§ **DIRECTIONS**
Without the pictures, repeat all of the data exactly as it appears below.

§ **DATA EXTRACT**
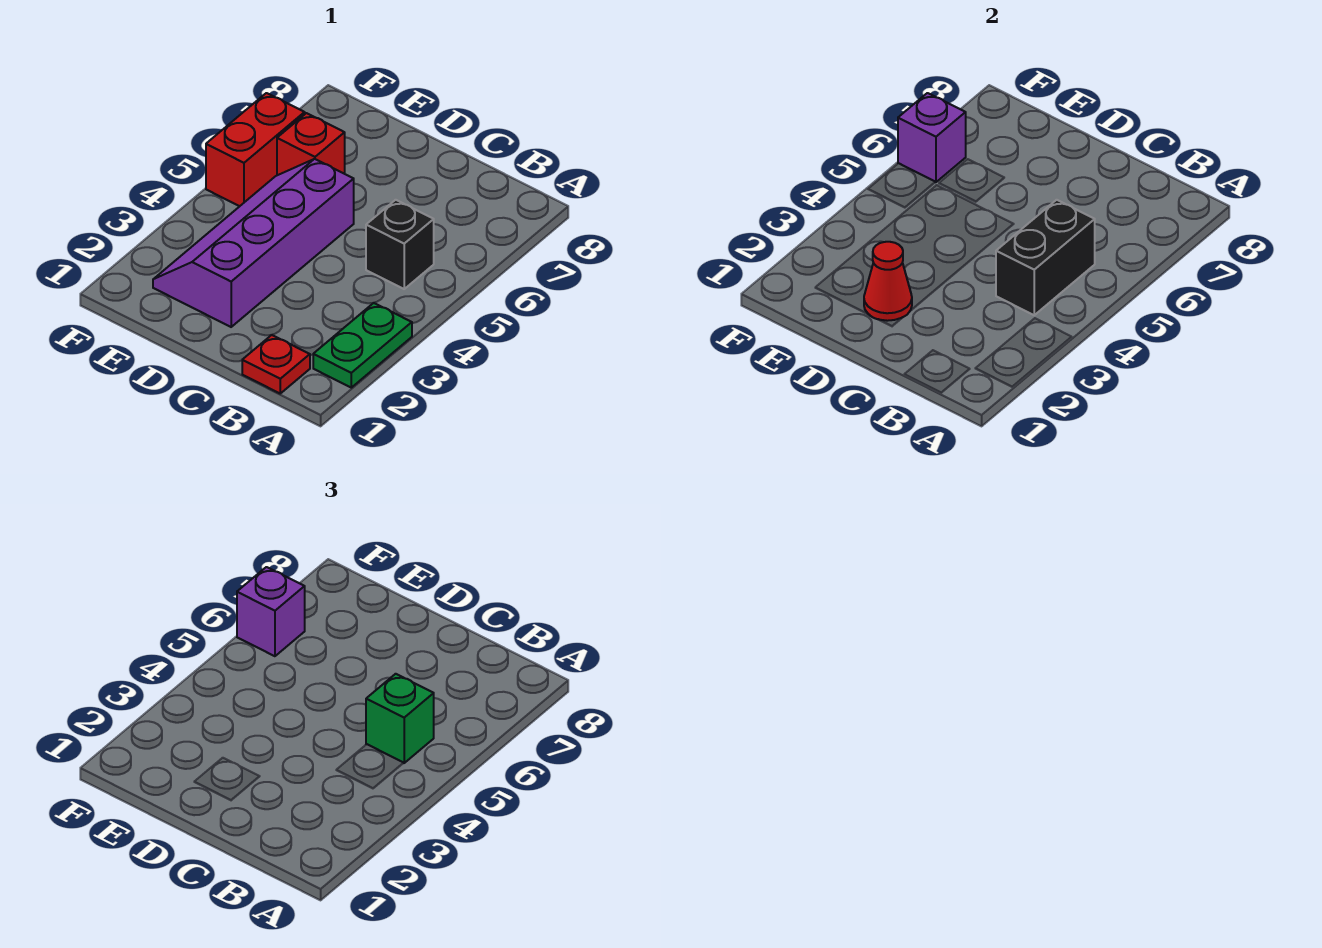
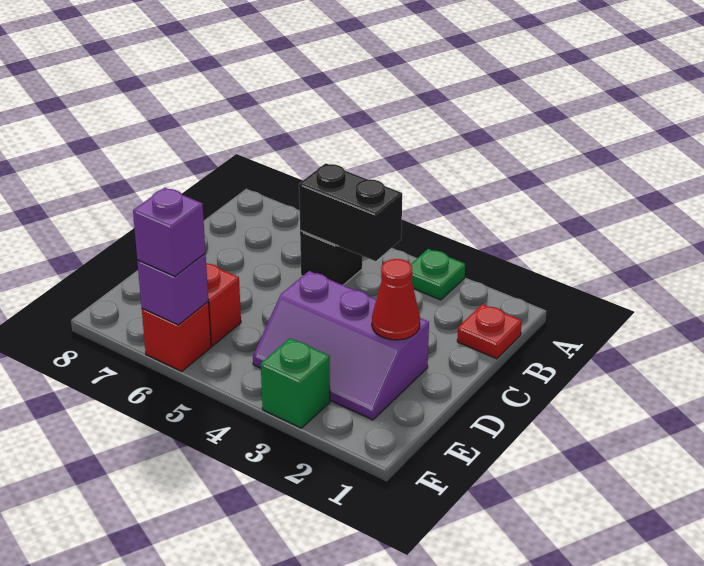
green plate A2:A3 level 1 -> green plate A3 level 1
green brick B5 level 3 -> green brick F3 level 1
purple slope D2:E5 level 1 top D -> purple slope D2:E4 level 1 top D
red brick F5:F6 level 1 -> red brick F6 level 1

§ **REPLY TO THE TASK**
green plate A2:A3 level 1 -> green plate A3 level 1
green brick B5 level 3 -> green brick F3 level 1
purple slope D2:E5 level 1 top D -> purple slope D2:E4 level 1 top D
red brick F5:F6 level 1 -> red brick F6 level 1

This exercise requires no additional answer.